Your task:
Whenever a picture appears in the data, skip it and write out all other material exactly.

Records for the exercise:
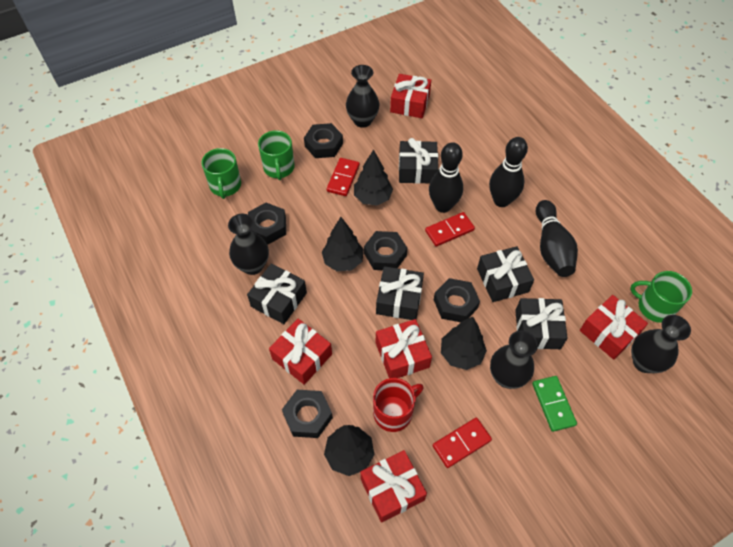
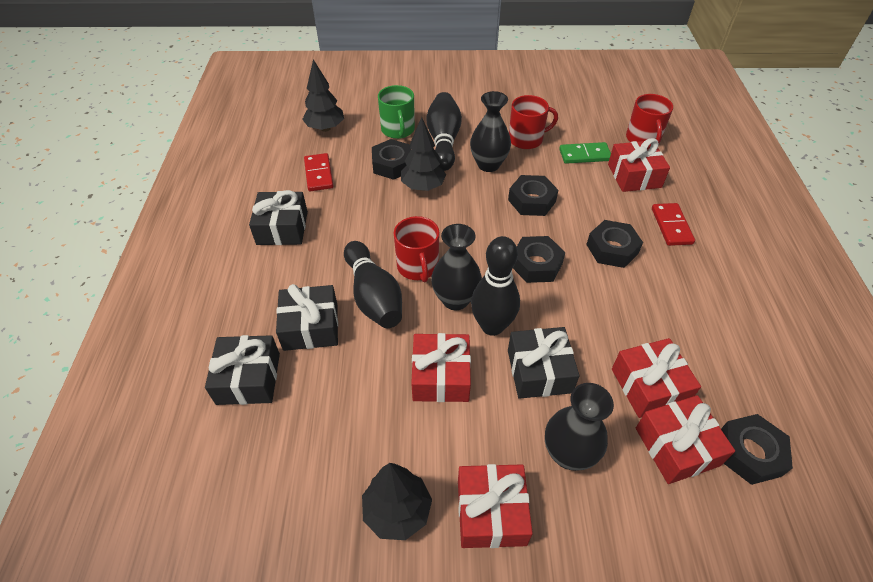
black gift: 5 -> 4
black tree: 4 -> 3
black vase: 4 -> 3
green mug: 3 -> 1
red domino: 3 -> 2
red mug: 1 -> 3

Answer to this problem:
black gift: 5 -> 4
black tree: 4 -> 3
black vase: 4 -> 3
green mug: 3 -> 1
red domino: 3 -> 2
red mug: 1 -> 3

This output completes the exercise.